◆ Listed entries:
==================================================

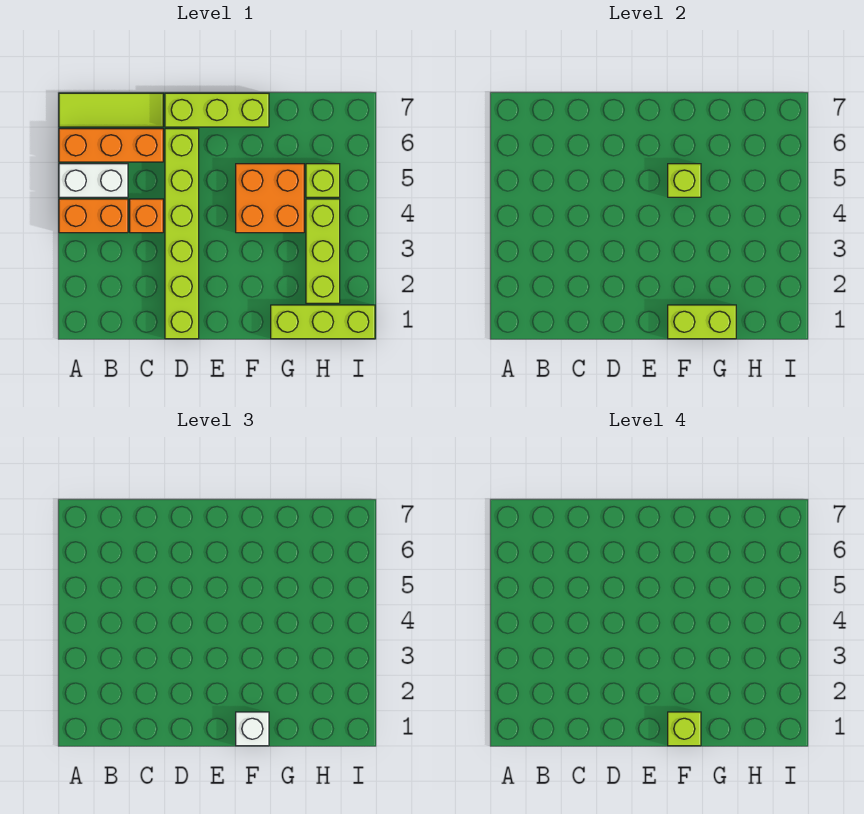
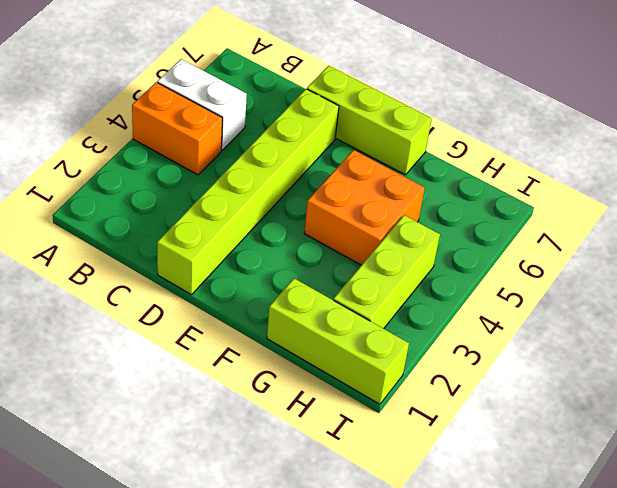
none -> orange brick A6:C6 level 1
none -> lime tile A7:C7 level 1
none -> orange brick C4 level 1

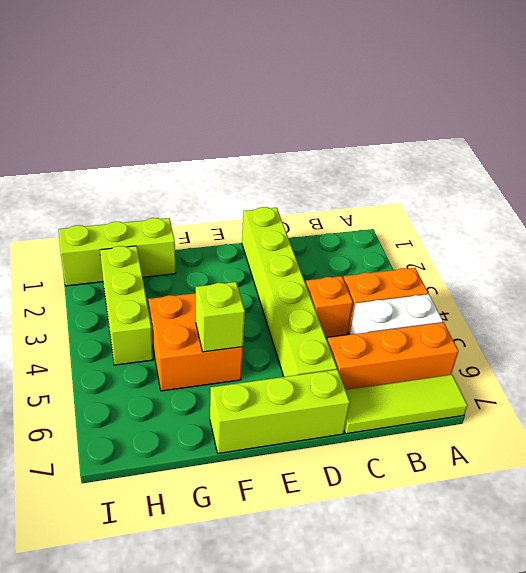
none -> lime brick H5 level 1
none -> lime brick F1:G1 level 2
none -> white brick F1 level 3

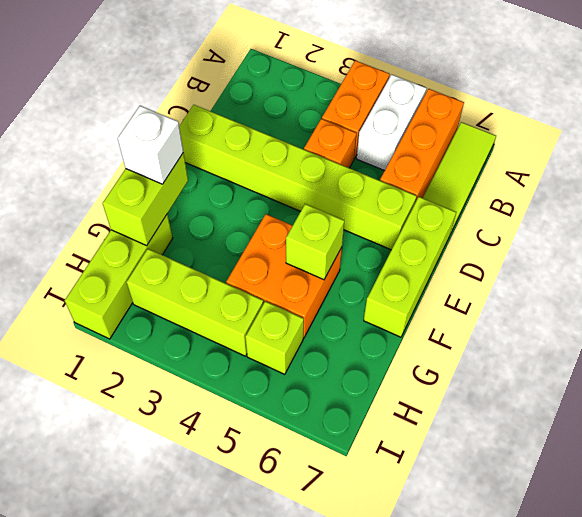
none -> lime brick F1 level 4

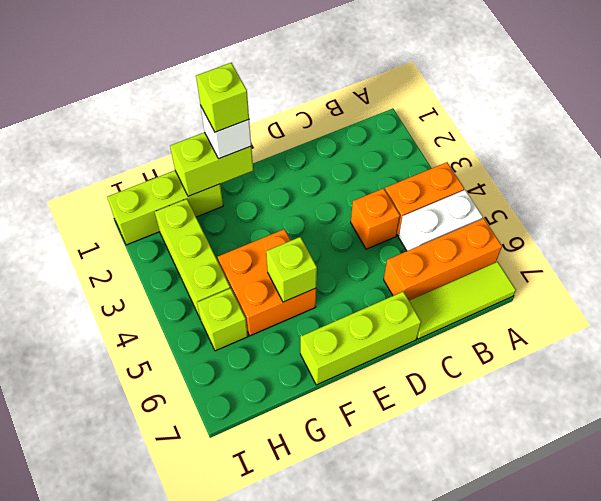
none -> lime brick D1:D6 level 1

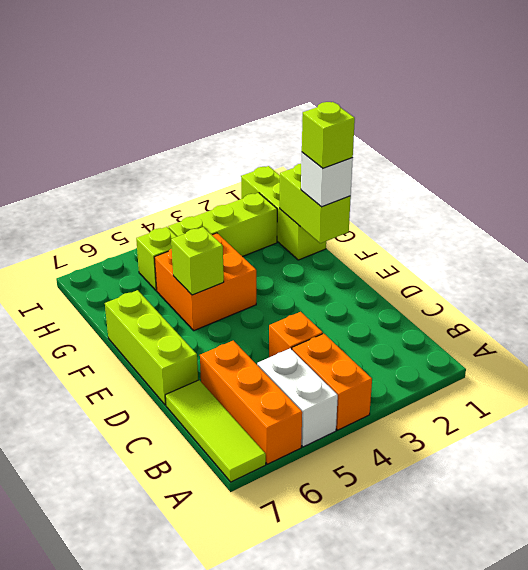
none -> lime brick D1:D6 level 1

==================================================

Everything in the records except the pictures is to be repeated exactly.

none -> orange brick A6:C6 level 1
none -> lime tile A7:C7 level 1
none -> orange brick C4 level 1

none -> lime brick H5 level 1
none -> lime brick F1:G1 level 2
none -> white brick F1 level 3

none -> lime brick F1 level 4

none -> lime brick D1:D6 level 1

none -> lime brick D1:D6 level 1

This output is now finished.